- **WHAT THIS TASK INVOLVES**: Below this line is a listing that includes pictures. Copy exactly, and only, the lines from the one containing "red cactus: 5 -> 6" through the one containing "orange cutting board: 10 -> 11"; the pictures do not go in the copy.

- **EXTRACTED MATERIAL**:
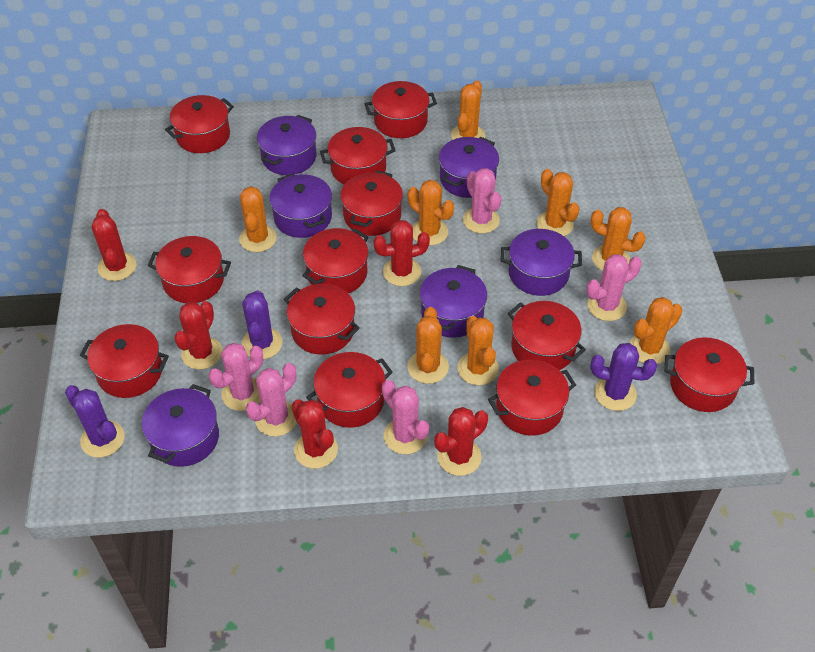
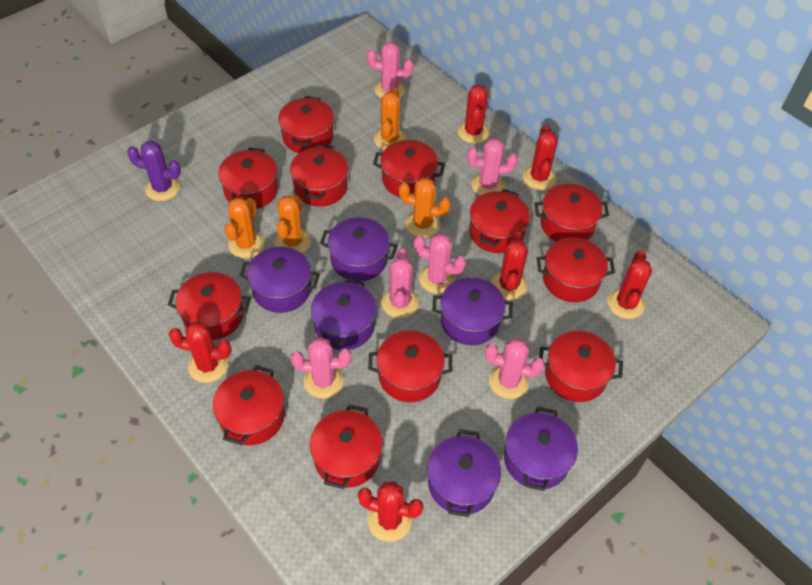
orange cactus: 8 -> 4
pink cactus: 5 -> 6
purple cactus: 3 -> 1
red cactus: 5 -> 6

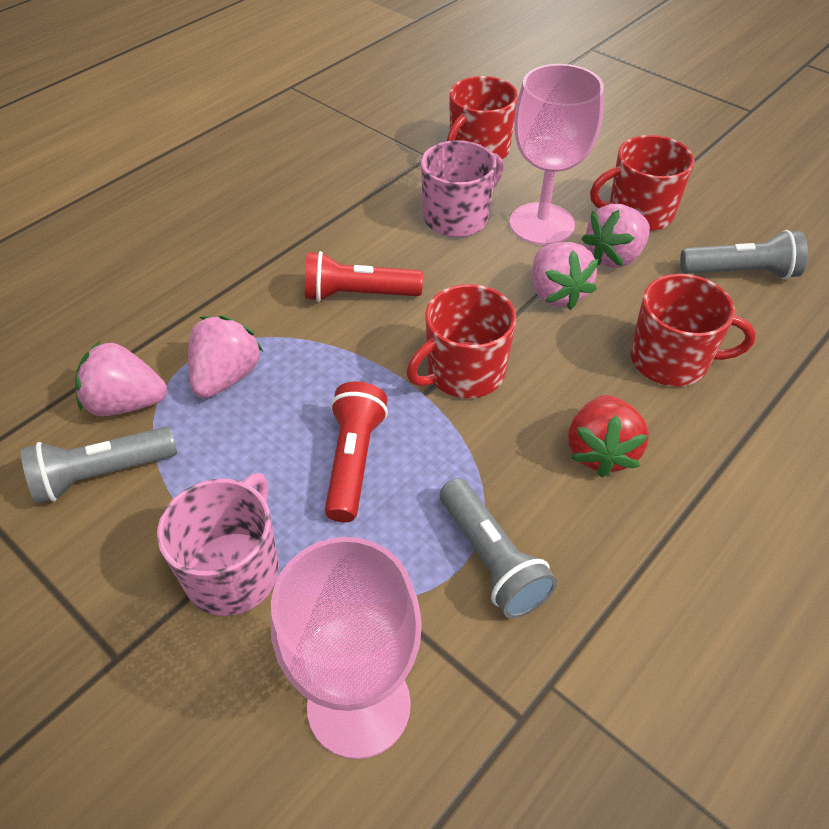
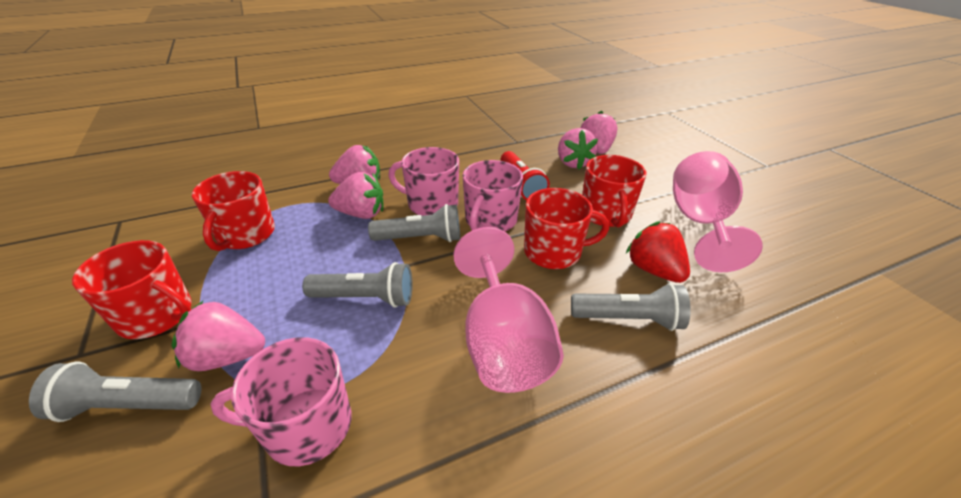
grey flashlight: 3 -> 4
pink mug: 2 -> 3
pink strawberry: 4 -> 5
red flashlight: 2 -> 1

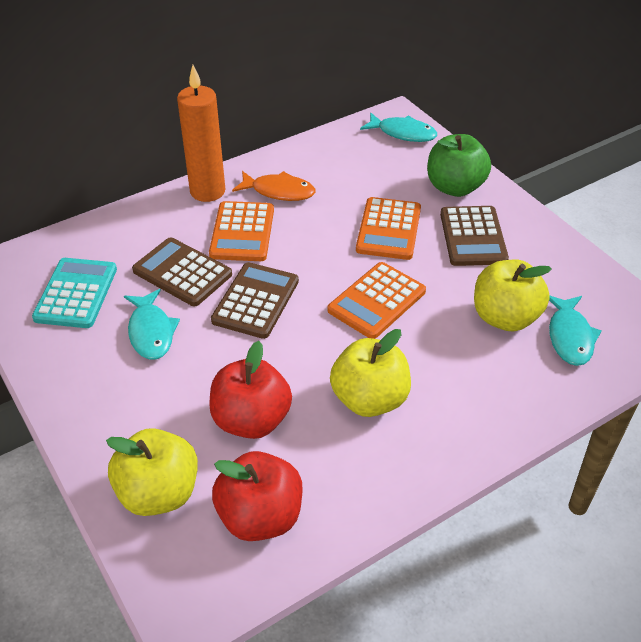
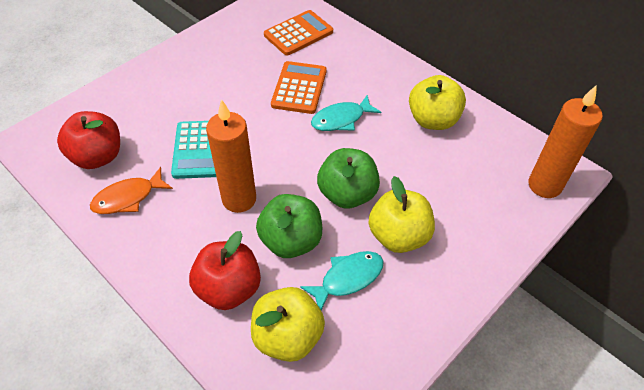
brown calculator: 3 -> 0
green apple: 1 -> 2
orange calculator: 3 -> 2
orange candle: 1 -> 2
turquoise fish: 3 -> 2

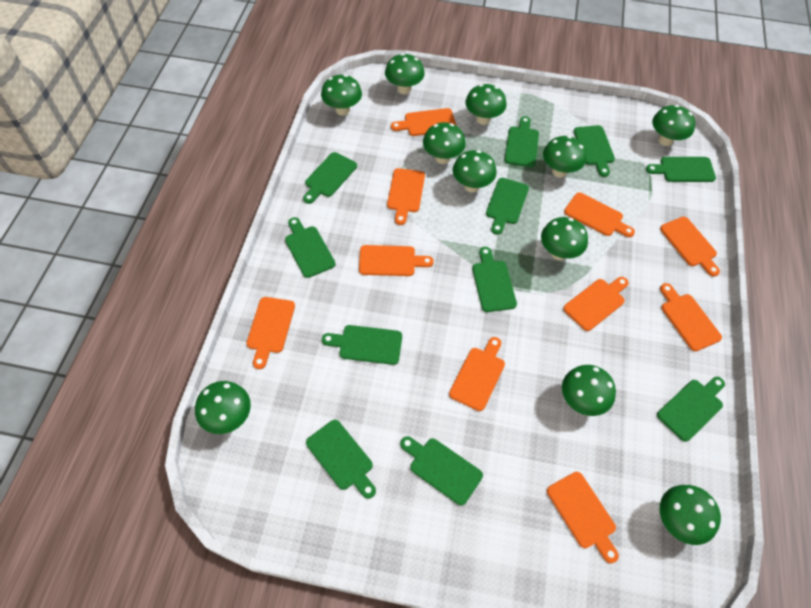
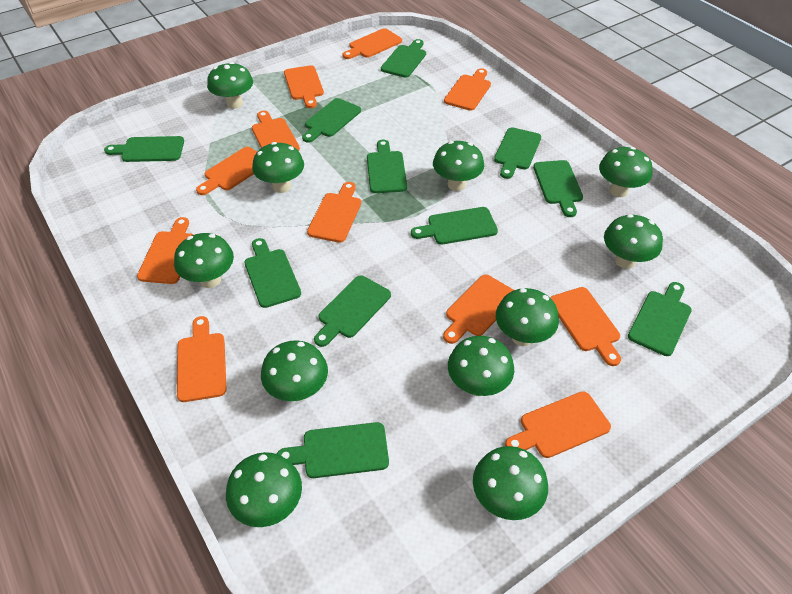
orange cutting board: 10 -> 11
* * *
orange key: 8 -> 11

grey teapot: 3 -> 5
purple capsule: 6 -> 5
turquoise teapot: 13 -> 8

- **ANSWER SPACE**:
red cactus: 5 -> 6

grey flashlight: 3 -> 4
pink mug: 2 -> 3
pink strawberry: 4 -> 5
red flashlight: 2 -> 1

brown calculator: 3 -> 0
green apple: 1 -> 2
orange calculator: 3 -> 2
orange candle: 1 -> 2
turquoise fish: 3 -> 2

orange cutting board: 10 -> 11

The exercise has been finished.